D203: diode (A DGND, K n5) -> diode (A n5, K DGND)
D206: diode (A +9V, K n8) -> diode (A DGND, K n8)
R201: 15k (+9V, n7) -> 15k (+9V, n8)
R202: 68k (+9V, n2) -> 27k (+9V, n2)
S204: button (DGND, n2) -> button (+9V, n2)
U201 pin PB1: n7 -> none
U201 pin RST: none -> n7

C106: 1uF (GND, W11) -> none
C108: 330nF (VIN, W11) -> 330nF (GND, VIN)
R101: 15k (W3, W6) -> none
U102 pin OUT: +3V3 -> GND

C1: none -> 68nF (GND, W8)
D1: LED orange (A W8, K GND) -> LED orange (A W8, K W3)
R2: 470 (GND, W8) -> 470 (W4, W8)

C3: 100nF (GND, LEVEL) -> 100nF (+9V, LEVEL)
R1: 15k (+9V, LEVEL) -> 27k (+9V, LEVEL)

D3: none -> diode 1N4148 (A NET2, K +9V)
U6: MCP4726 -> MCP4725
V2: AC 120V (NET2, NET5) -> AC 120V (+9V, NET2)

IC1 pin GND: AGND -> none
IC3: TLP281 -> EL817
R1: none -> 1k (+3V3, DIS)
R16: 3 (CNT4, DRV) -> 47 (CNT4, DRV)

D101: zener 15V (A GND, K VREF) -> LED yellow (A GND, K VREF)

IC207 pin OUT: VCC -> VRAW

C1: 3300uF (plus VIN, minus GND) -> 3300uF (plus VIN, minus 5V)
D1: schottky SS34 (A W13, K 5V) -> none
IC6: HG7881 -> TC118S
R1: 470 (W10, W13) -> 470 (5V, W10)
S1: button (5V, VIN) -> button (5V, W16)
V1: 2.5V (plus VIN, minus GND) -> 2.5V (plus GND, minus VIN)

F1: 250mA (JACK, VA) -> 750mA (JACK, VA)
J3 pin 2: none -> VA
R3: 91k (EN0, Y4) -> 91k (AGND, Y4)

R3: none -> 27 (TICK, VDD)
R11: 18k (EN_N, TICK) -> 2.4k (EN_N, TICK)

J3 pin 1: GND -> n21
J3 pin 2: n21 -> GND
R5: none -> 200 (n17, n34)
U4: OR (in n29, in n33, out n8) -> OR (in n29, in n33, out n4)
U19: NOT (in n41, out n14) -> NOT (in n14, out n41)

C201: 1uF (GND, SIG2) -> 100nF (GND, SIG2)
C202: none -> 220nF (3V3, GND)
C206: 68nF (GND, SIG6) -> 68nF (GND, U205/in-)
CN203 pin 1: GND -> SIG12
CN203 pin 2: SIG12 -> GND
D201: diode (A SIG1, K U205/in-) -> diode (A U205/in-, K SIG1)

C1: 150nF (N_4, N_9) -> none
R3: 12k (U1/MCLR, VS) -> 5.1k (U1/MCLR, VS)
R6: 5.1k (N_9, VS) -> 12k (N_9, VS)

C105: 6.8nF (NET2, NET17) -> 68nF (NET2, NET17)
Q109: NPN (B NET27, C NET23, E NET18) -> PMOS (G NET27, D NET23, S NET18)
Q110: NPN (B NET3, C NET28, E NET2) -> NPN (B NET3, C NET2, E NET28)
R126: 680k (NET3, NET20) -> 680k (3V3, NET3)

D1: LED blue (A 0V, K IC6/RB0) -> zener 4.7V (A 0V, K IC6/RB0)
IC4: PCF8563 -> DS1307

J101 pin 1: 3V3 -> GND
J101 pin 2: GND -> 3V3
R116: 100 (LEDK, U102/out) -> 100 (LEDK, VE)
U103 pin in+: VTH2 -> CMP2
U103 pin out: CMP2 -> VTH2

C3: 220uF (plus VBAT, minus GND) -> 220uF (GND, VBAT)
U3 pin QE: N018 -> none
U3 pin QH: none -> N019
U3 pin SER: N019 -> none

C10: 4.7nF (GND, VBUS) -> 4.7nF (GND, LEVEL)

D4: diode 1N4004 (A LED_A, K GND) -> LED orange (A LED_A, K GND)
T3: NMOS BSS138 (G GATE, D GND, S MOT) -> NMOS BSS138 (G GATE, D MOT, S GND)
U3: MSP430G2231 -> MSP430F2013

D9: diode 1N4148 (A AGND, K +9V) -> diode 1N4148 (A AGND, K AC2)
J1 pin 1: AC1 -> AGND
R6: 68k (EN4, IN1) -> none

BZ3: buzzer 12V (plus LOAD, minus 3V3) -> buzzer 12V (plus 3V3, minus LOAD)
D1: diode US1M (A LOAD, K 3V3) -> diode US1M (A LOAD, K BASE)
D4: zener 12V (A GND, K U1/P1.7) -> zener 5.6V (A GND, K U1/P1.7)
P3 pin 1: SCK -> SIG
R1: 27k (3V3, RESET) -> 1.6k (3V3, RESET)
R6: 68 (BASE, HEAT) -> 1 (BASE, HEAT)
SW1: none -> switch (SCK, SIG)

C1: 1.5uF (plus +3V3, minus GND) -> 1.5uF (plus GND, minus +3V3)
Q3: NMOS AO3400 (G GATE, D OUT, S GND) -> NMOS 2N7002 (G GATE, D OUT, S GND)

━━━━━━━━━━━━━━━━━━━━━━━━━━━━━━

### About this exercise
Take the listing above and repeat exactly the lines from the one containing "C1: 3300uF (plus" through the one containing "R3: none -> 27 (TICK, VDD)", both included.

### Reply to the task
C1: 3300uF (plus VIN, minus GND) -> 3300uF (plus VIN, minus 5V)
D1: schottky SS34 (A W13, K 5V) -> none
IC6: HG7881 -> TC118S
R1: 470 (W10, W13) -> 470 (5V, W10)
S1: button (5V, VIN) -> button (5V, W16)
V1: 2.5V (plus VIN, minus GND) -> 2.5V (plus GND, minus VIN)

F1: 250mA (JACK, VA) -> 750mA (JACK, VA)
J3 pin 2: none -> VA
R3: 91k (EN0, Y4) -> 91k (AGND, Y4)

R3: none -> 27 (TICK, VDD)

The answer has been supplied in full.